**Source material**

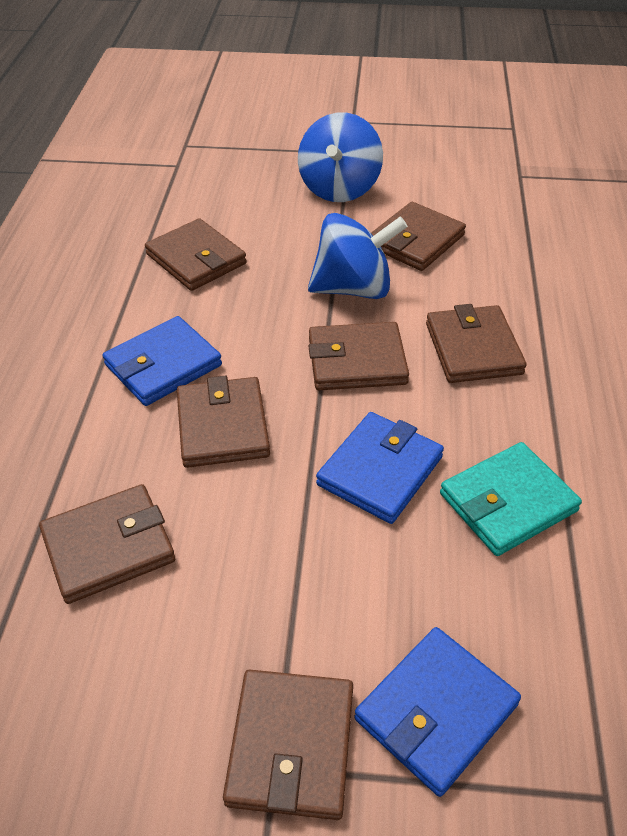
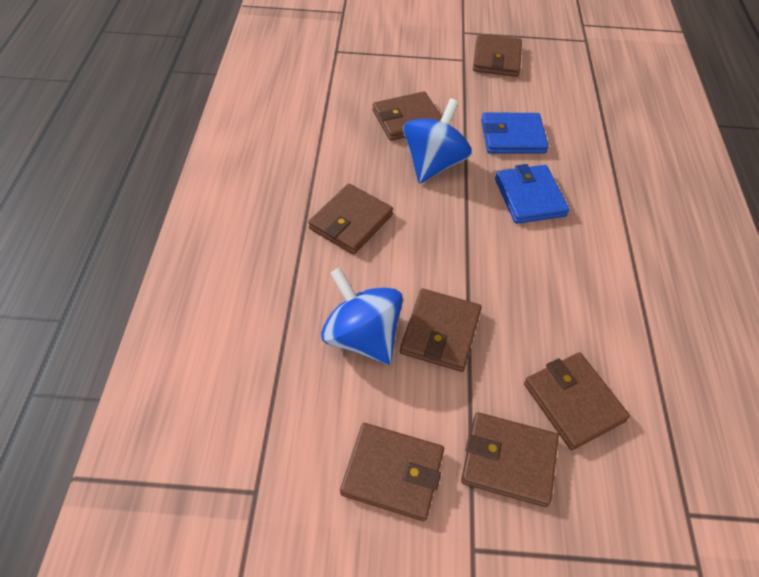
blue wallet: 3 -> 2
turquoise wallet: 1 -> 0

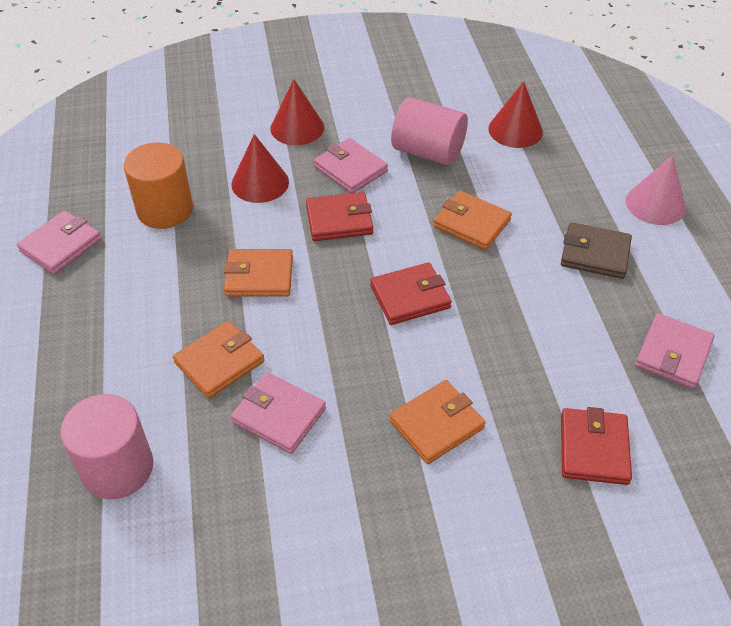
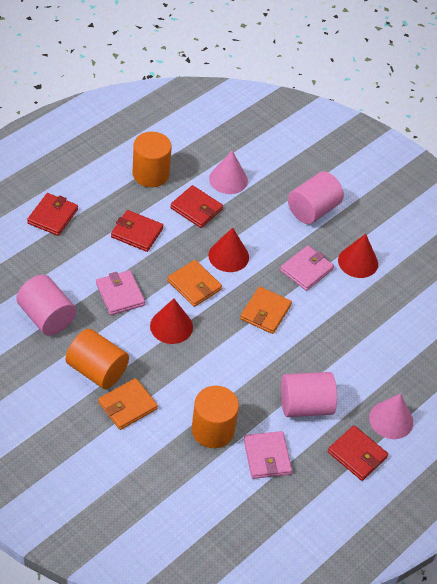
brown wallet: 1 -> 0
orange cylinder: 1 -> 3
orange wallet: 4 -> 3
pink cone: 1 -> 2
pink cylinder: 2 -> 3
pink wallet: 4 -> 3
red wallet: 3 -> 4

**Problem requirements**
Scan the data for the word "pink" and copy every line where it shows up.

**Answer to the problem**
pink cone: 1 -> 2
pink cylinder: 2 -> 3
pink wallet: 4 -> 3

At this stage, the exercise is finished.